-- WHAT YOU HAVE TO DO --
Word for word, return the lines below from the first through the line that has "T204: none -> PNP S8550 (B SIG, C 0V, E MID)", dropping the pictures.

(Stored records)
/---
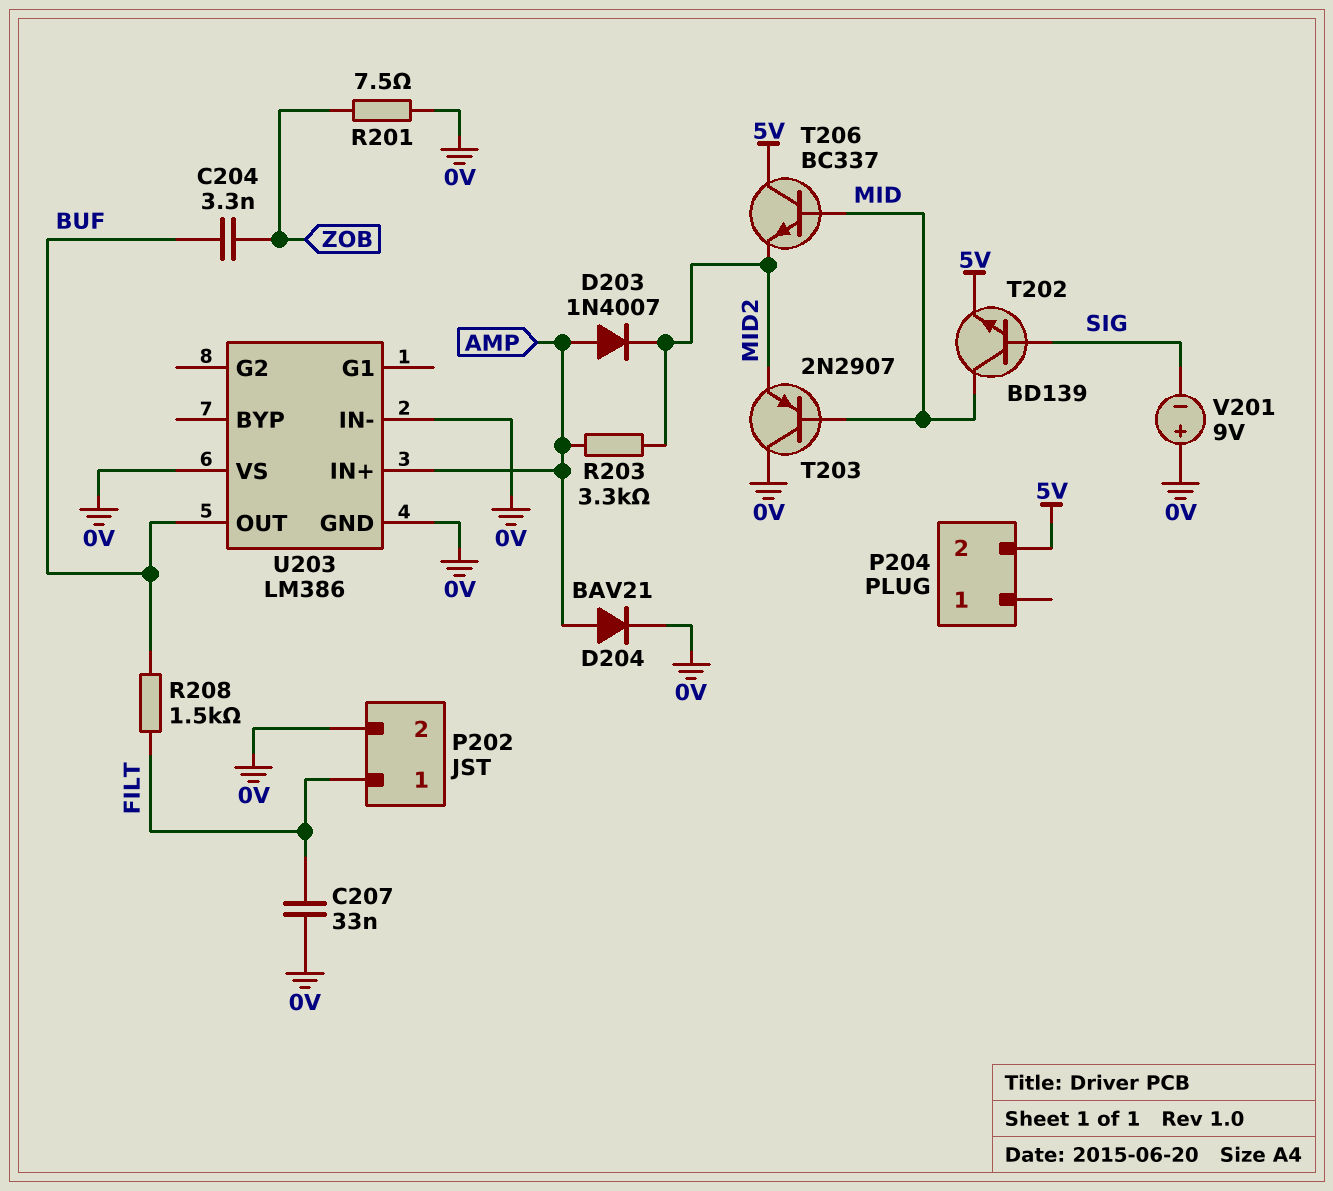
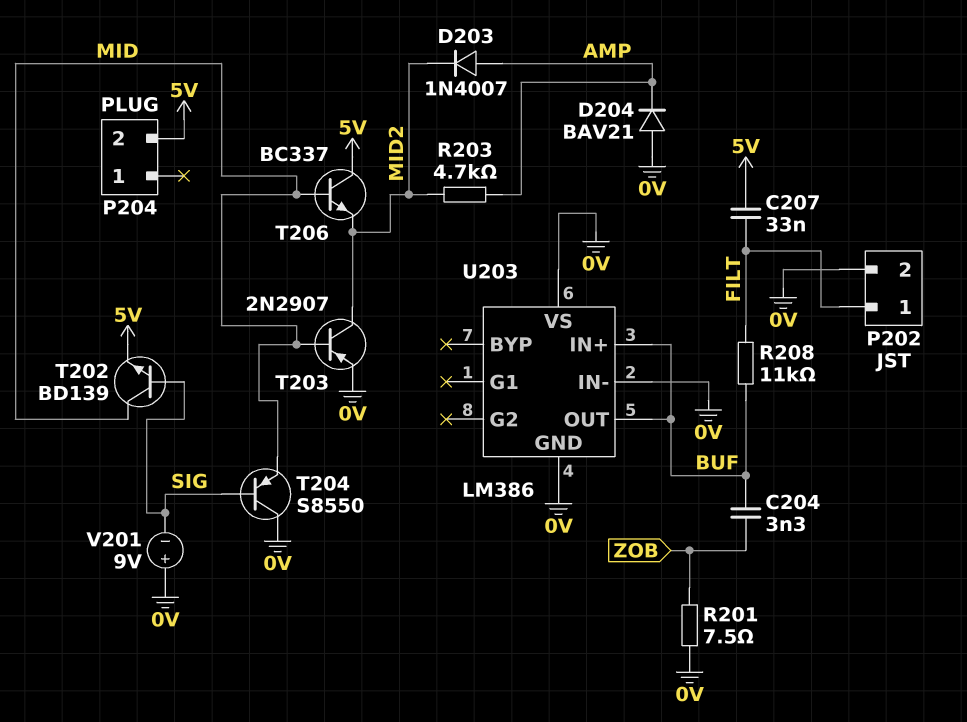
C207: 33nF (0V, FILT) -> 33nF (5V, FILT)
D204: diode BAV21 (A AMP, K 0V) -> diode BAV21 (A 0V, K AMP)
R203: 3.3k (AMP, MID2) -> 4.7k (AMP, MID2)
R208: 1.5k (BUF, FILT) -> 11k (BUF, FILT)
T203: PNP 2N2907 (B MID, C 0V, E MID2) -> PNP 2N2907 (B MID, C MID2, E 0V)
T204: none -> PNP S8550 (B SIG, C 0V, E MID)
U203 pin IN+: AMP -> BUF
\---
-- ANSWER SECTION --
C207: 33nF (0V, FILT) -> 33nF (5V, FILT)
D204: diode BAV21 (A AMP, K 0V) -> diode BAV21 (A 0V, K AMP)
R203: 3.3k (AMP, MID2) -> 4.7k (AMP, MID2)
R208: 1.5k (BUF, FILT) -> 11k (BUF, FILT)
T203: PNP 2N2907 (B MID, C 0V, E MID2) -> PNP 2N2907 (B MID, C MID2, E 0V)
T204: none -> PNP S8550 (B SIG, C 0V, E MID)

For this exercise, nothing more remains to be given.